BEGIN Information provided
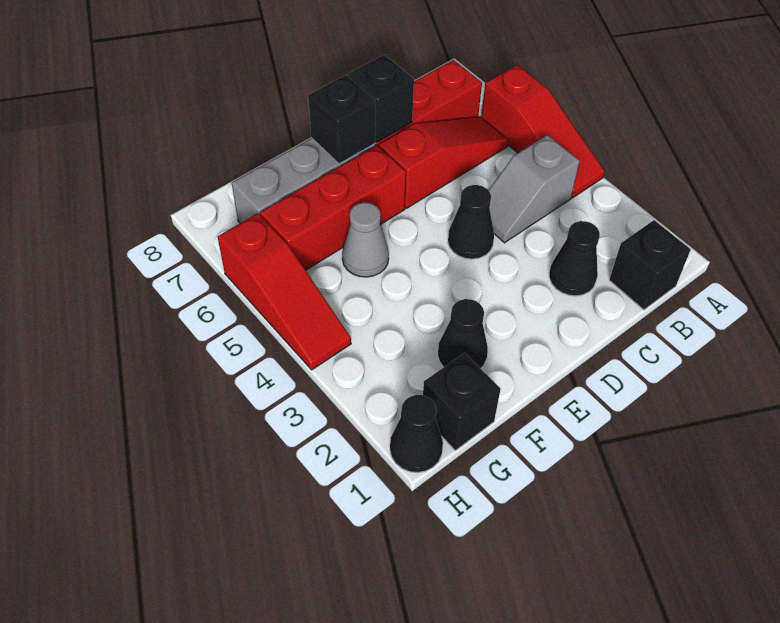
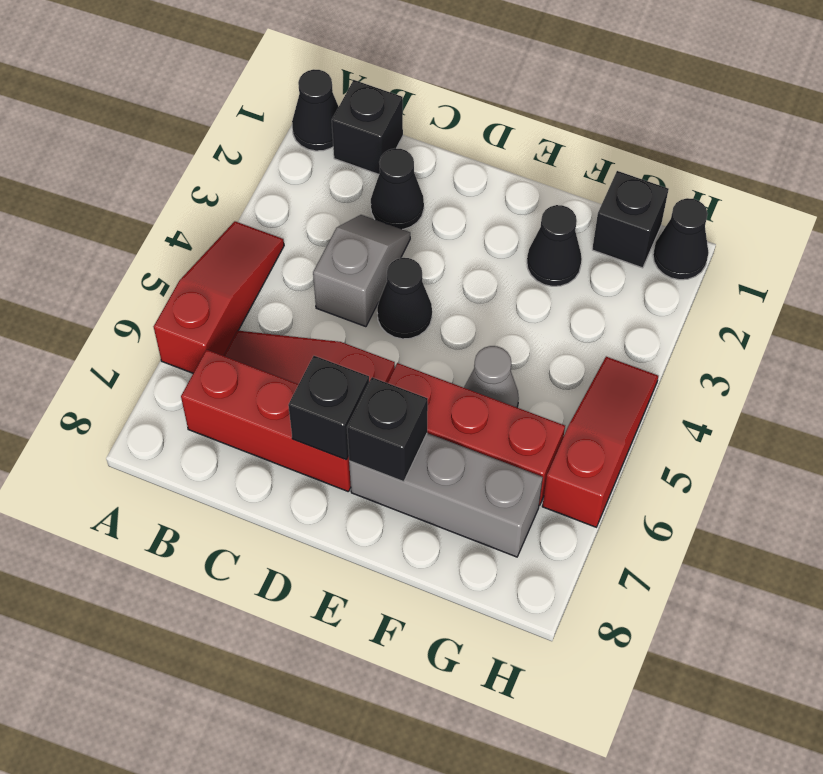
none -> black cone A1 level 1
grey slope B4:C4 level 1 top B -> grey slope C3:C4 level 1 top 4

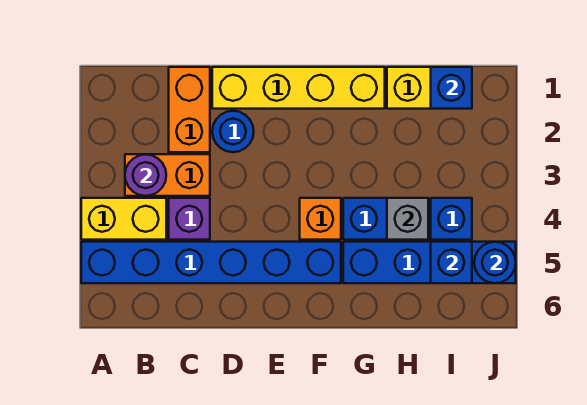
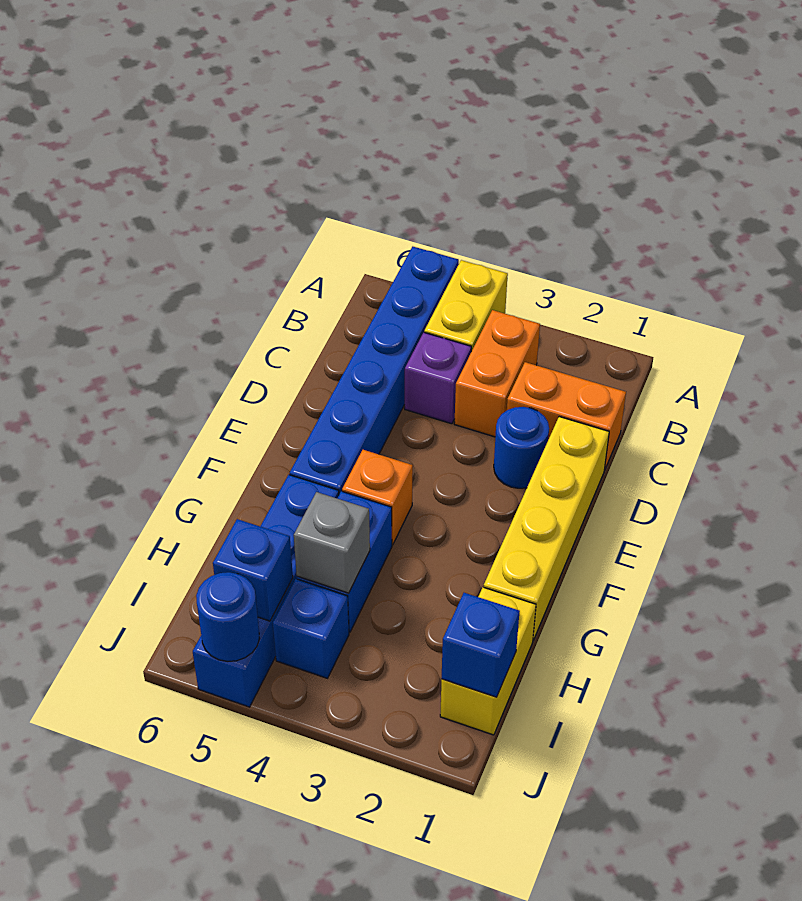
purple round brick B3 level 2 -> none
END Information provided
What you will do: Filter the data above, keeping only lines that include the string "none".

Answer to this exercise:
none -> black cone A1 level 1
purple round brick B3 level 2 -> none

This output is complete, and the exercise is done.